> _EXERCISE AIM_:
Output only the lines below from the one holding "none -> red tile F4:F5 level 1" down to the one holding "red round brick D11 level 1 -> none", both end lines included and every picture dropped.

> _RAW DATA_:
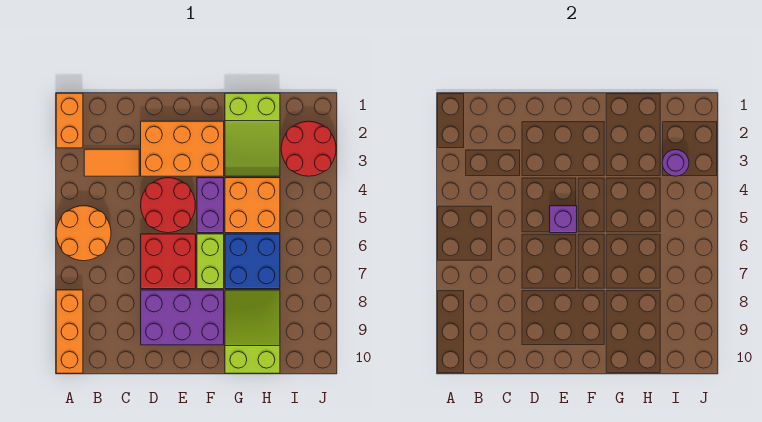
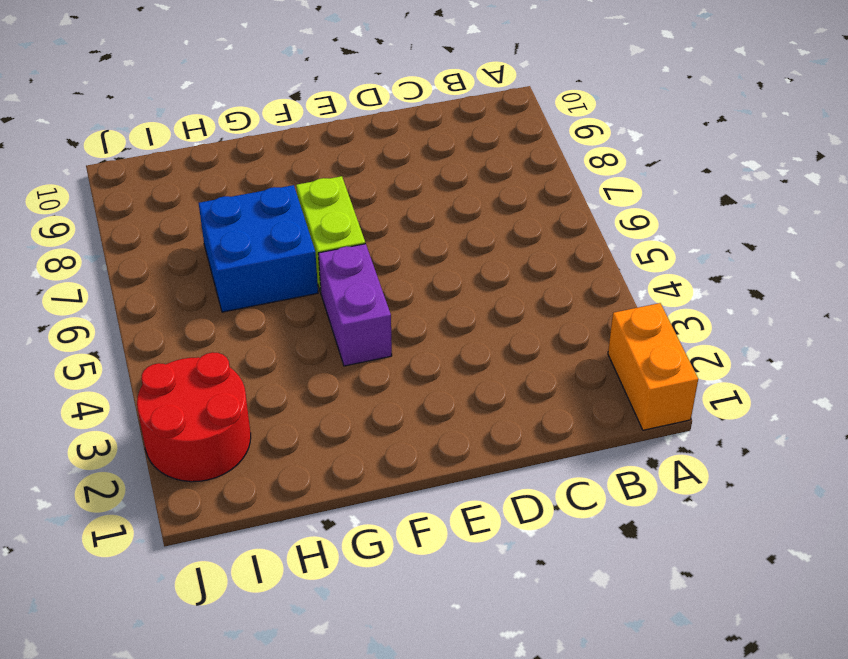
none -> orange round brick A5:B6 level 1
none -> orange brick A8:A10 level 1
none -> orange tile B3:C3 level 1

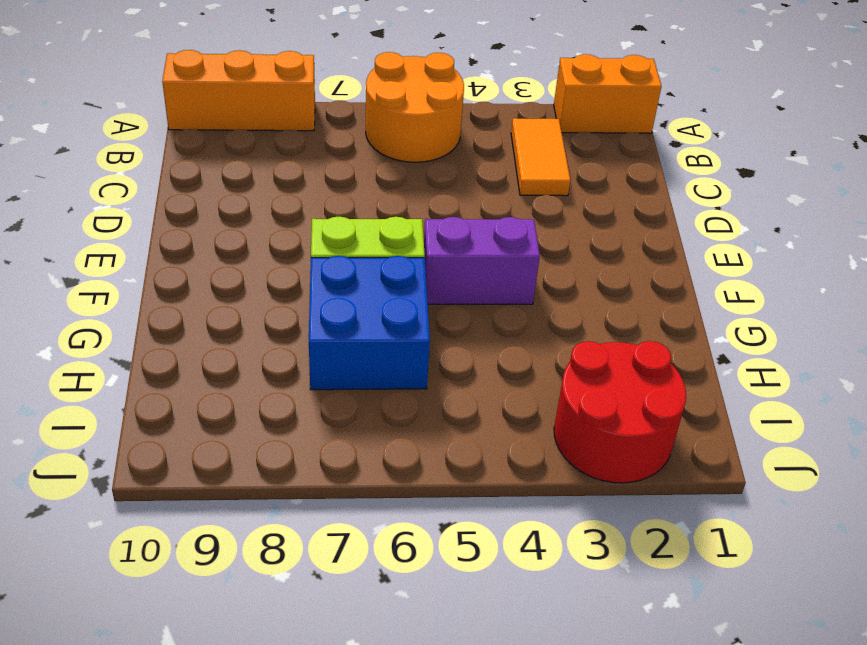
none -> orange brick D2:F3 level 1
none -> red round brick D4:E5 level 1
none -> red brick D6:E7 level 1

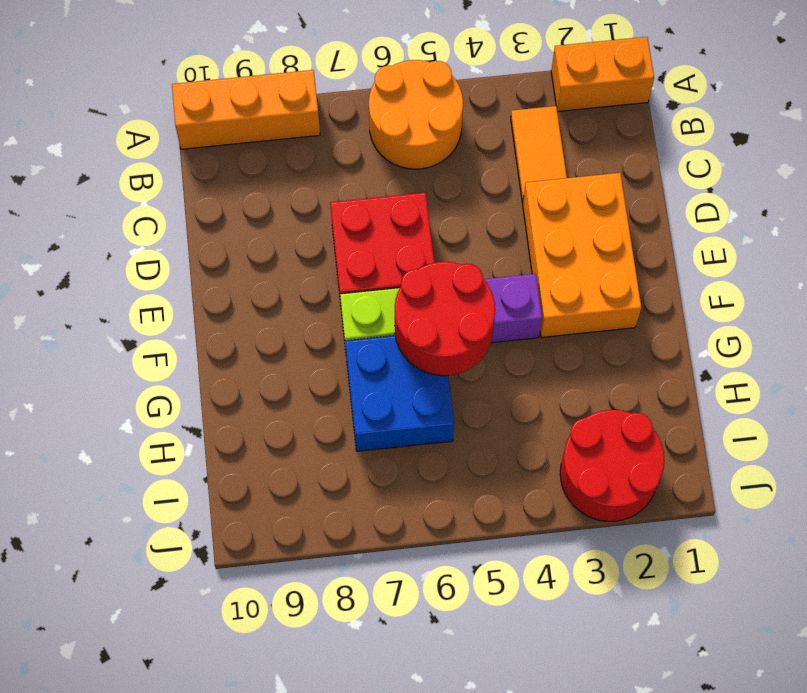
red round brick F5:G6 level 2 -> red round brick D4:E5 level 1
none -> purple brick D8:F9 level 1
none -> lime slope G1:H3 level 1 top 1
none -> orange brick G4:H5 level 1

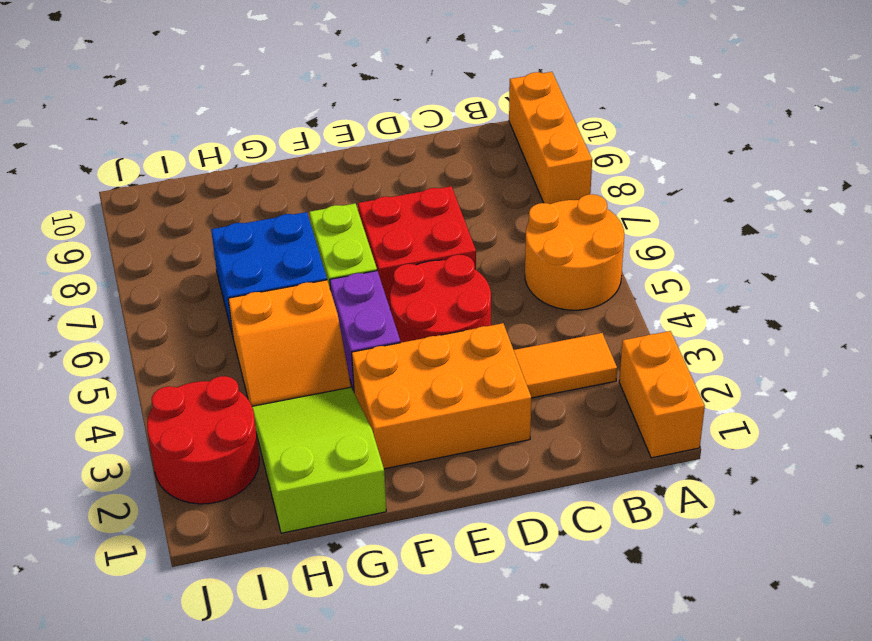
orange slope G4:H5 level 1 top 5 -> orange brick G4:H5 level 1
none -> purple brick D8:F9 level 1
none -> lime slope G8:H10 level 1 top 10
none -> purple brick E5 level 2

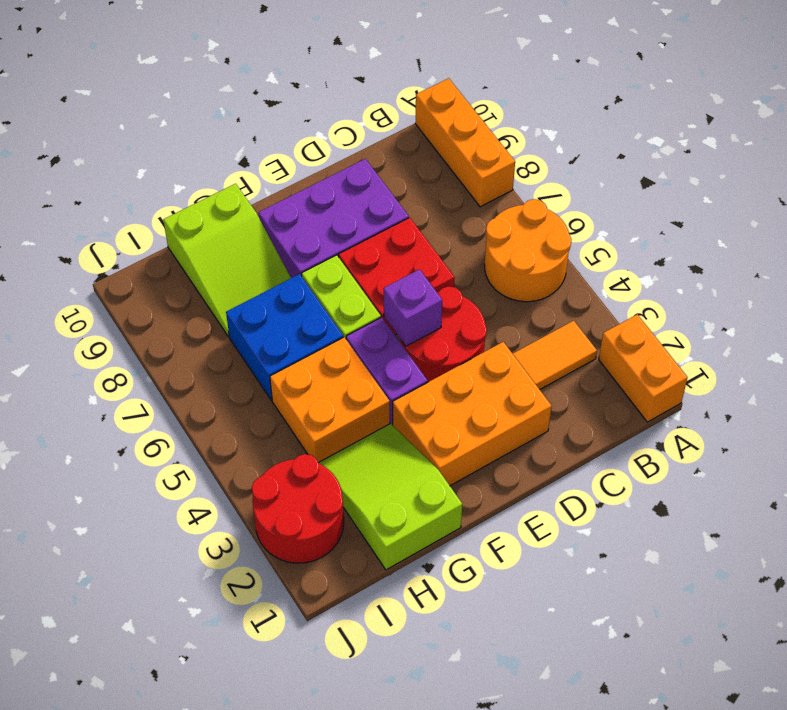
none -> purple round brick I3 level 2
==
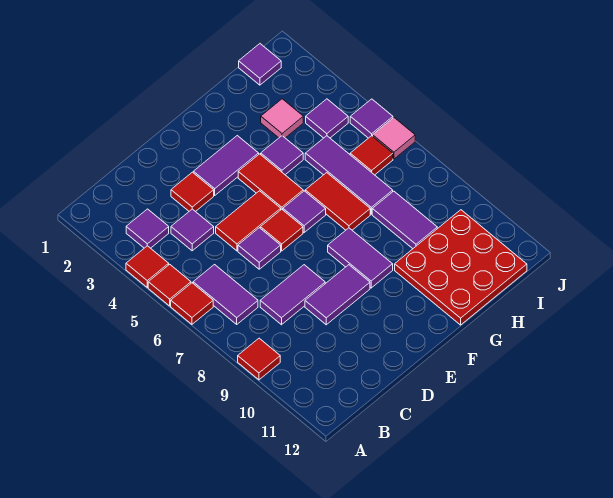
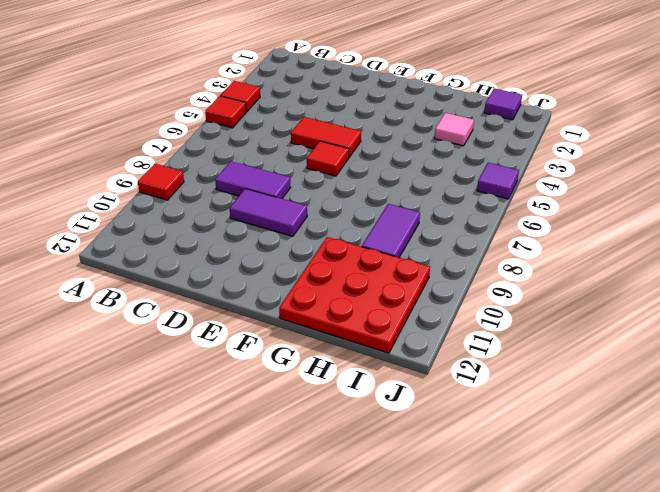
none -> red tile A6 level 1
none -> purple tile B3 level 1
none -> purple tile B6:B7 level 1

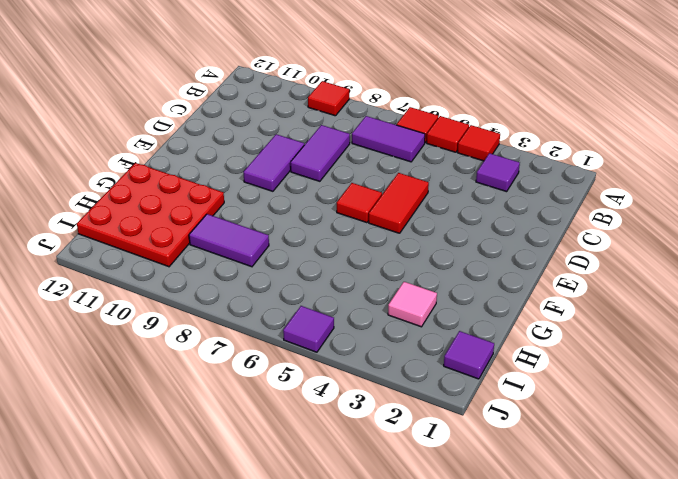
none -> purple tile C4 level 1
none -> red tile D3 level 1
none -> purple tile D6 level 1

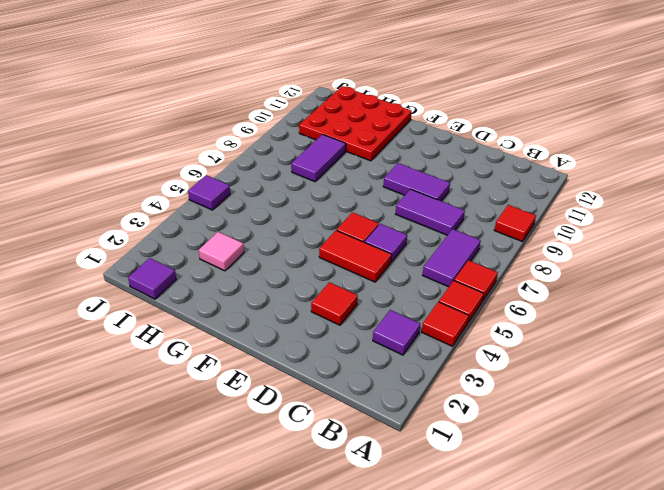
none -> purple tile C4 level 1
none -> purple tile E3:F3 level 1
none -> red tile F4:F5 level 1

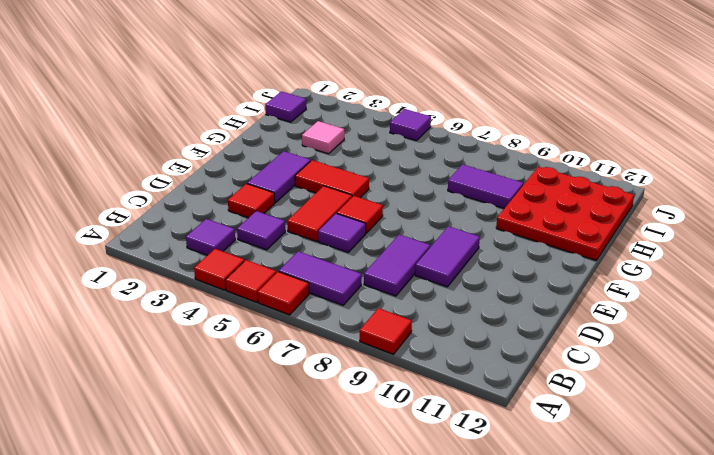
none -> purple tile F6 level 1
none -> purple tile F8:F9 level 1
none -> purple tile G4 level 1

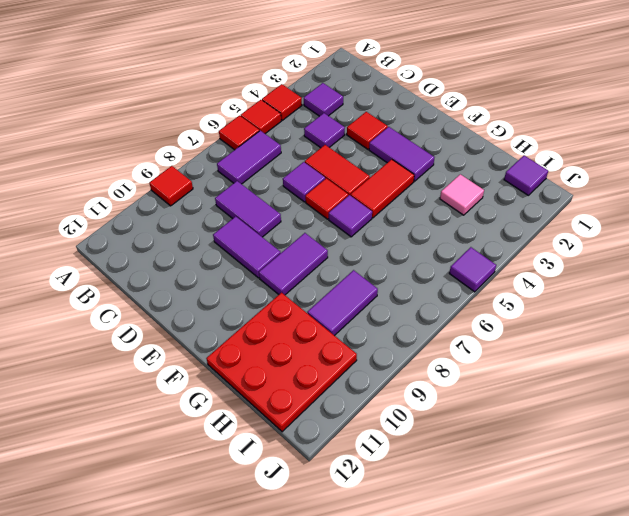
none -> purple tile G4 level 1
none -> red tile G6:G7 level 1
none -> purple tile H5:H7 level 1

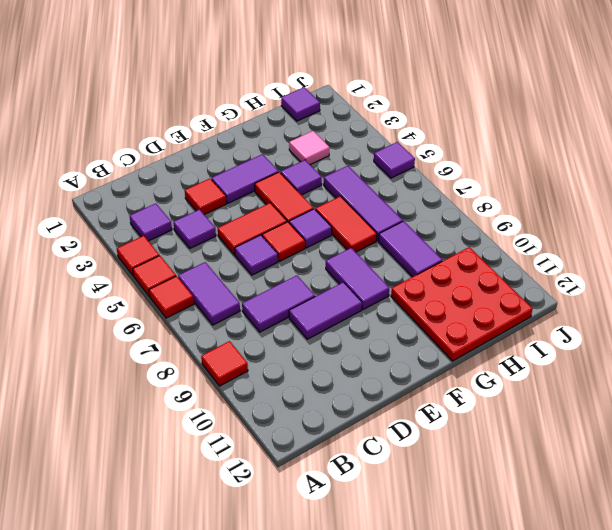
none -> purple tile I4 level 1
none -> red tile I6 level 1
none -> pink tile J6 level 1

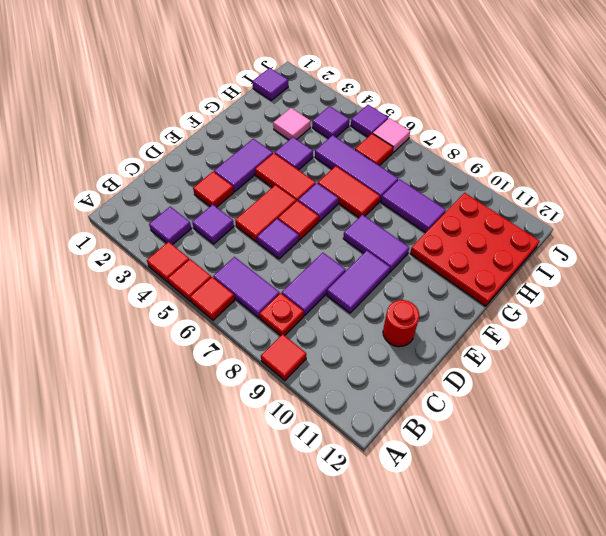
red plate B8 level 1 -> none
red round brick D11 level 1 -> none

> _SOLUTION TO THIS PROBLEM_:
none -> red tile F4:F5 level 1

none -> purple tile F6 level 1
none -> purple tile F8:F9 level 1
none -> purple tile G4 level 1

none -> purple tile G4 level 1
none -> red tile G6:G7 level 1
none -> purple tile H5:H7 level 1

none -> purple tile I4 level 1
none -> red tile I6 level 1
none -> pink tile J6 level 1

red plate B8 level 1 -> none
red round brick D11 level 1 -> none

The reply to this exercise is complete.